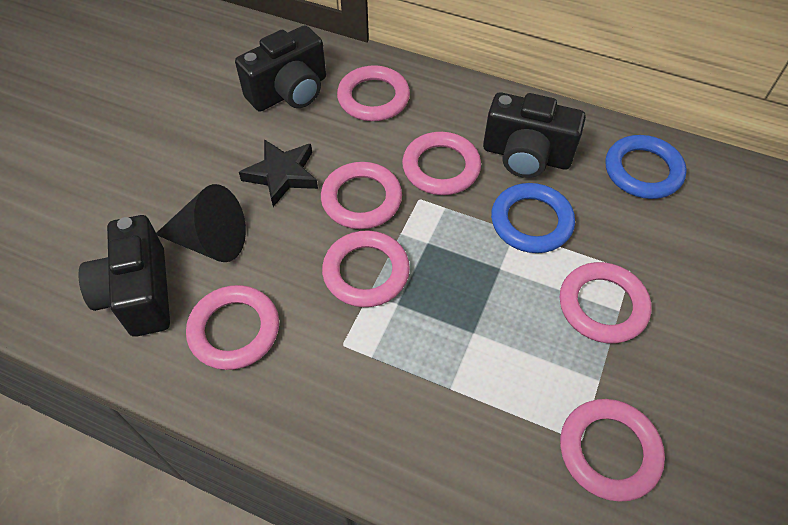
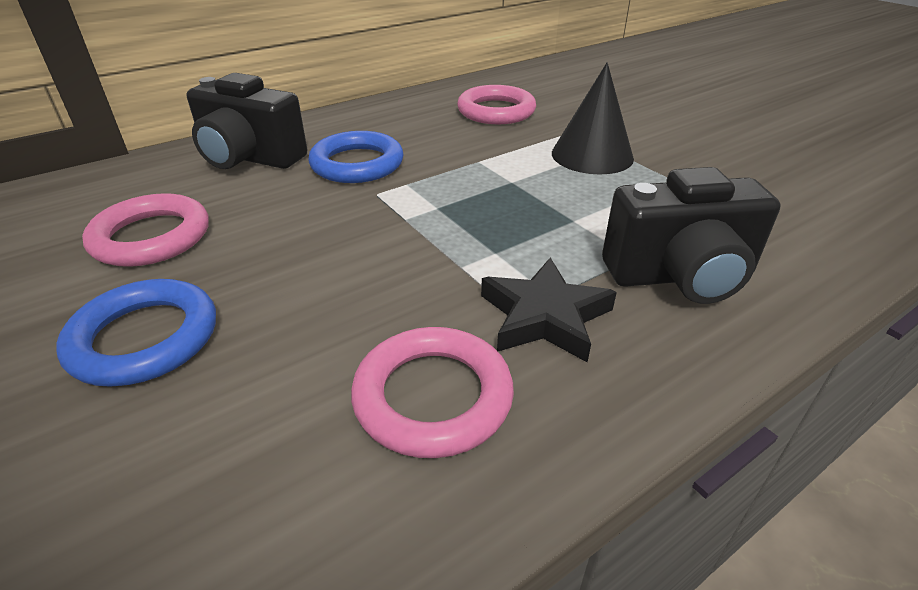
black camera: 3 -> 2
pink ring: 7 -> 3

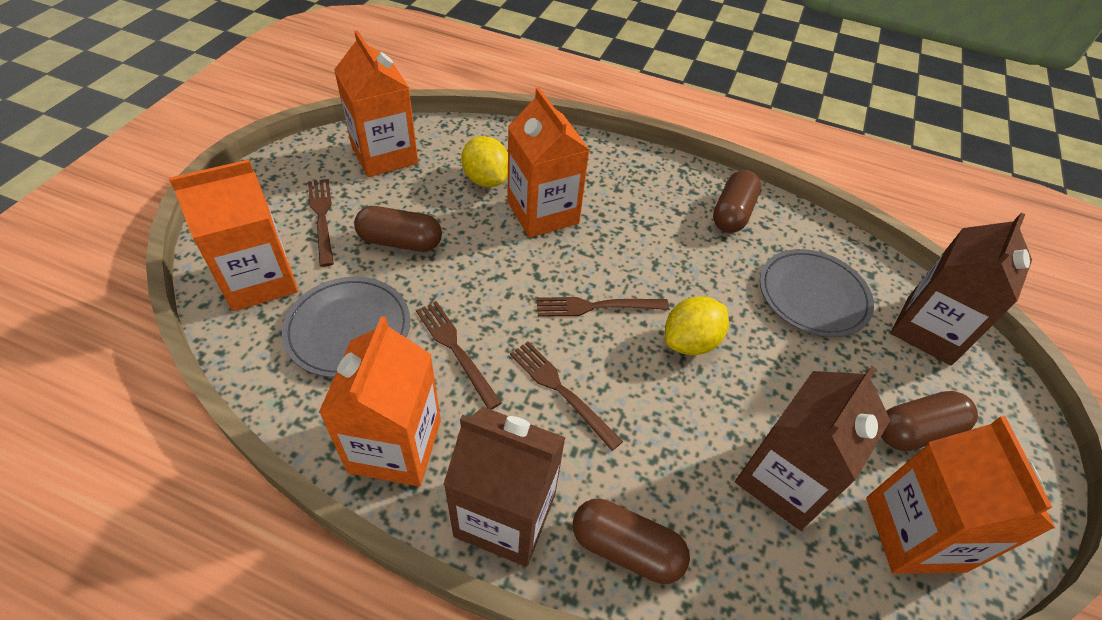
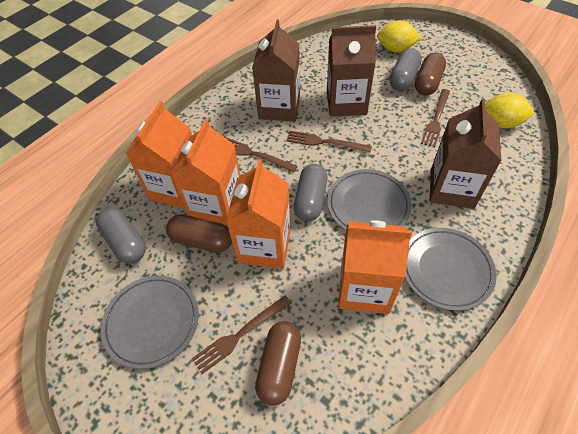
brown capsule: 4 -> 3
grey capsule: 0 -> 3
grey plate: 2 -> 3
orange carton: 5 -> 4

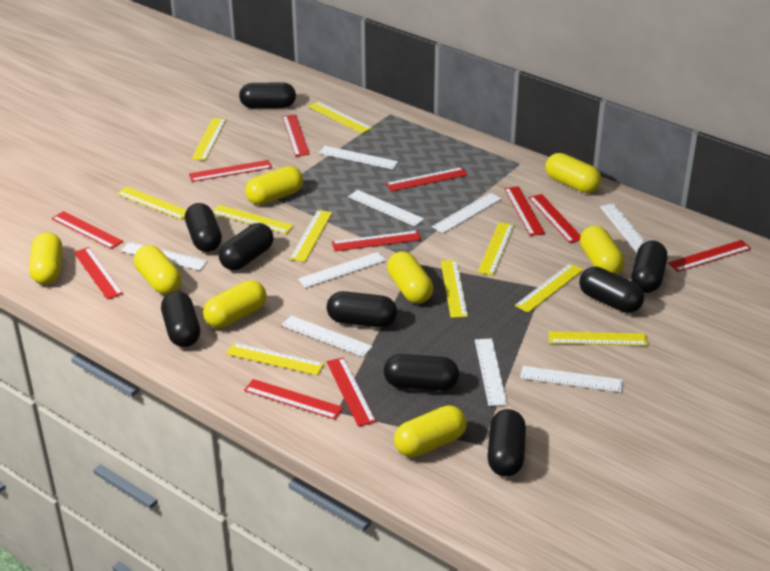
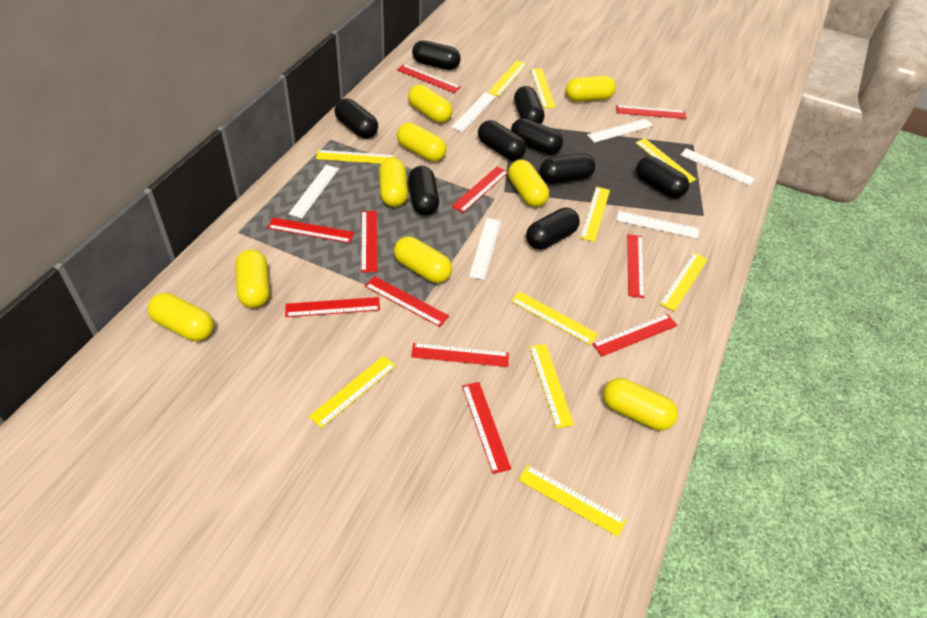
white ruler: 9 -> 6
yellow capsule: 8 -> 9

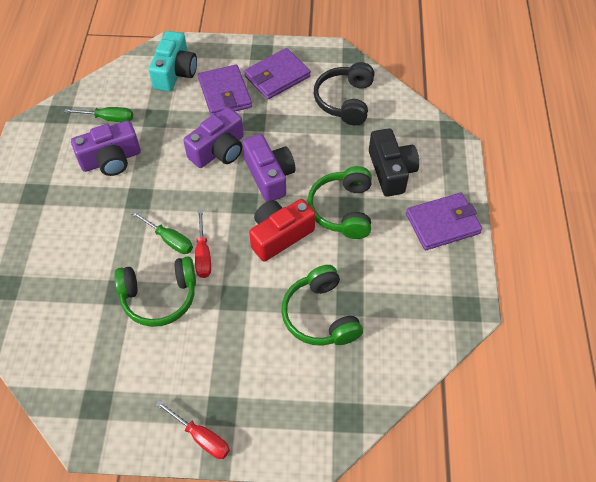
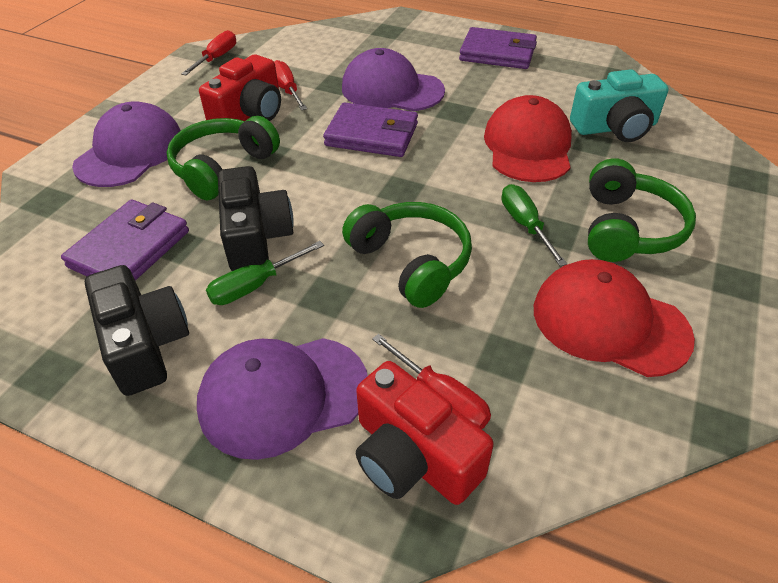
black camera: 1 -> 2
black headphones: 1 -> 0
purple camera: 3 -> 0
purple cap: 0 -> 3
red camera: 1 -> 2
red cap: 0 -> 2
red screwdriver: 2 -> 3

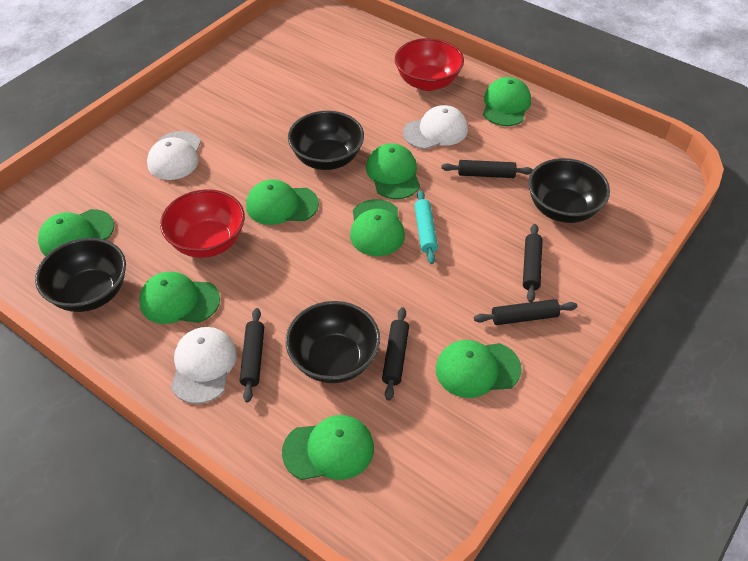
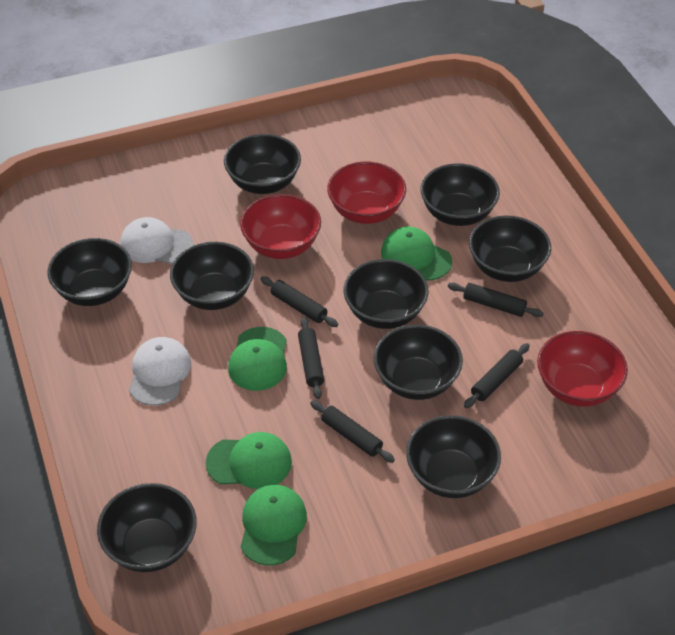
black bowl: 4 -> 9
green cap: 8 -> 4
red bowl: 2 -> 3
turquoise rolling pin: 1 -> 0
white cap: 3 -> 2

------------------------

§ **PROBLEM TO WORK ON**
Your answer must be the exact lines from the one containing "grey plate: 2 -> 3" through the last line of the records above, with both included and no pictures.

§ **YOUR SOLUTION**
grey plate: 2 -> 3
orange carton: 5 -> 4

white ruler: 9 -> 6
yellow capsule: 8 -> 9

black camera: 1 -> 2
black headphones: 1 -> 0
purple camera: 3 -> 0
purple cap: 0 -> 3
red camera: 1 -> 2
red cap: 0 -> 2
red screwdriver: 2 -> 3

black bowl: 4 -> 9
green cap: 8 -> 4
red bowl: 2 -> 3
turquoise rolling pin: 1 -> 0
white cap: 3 -> 2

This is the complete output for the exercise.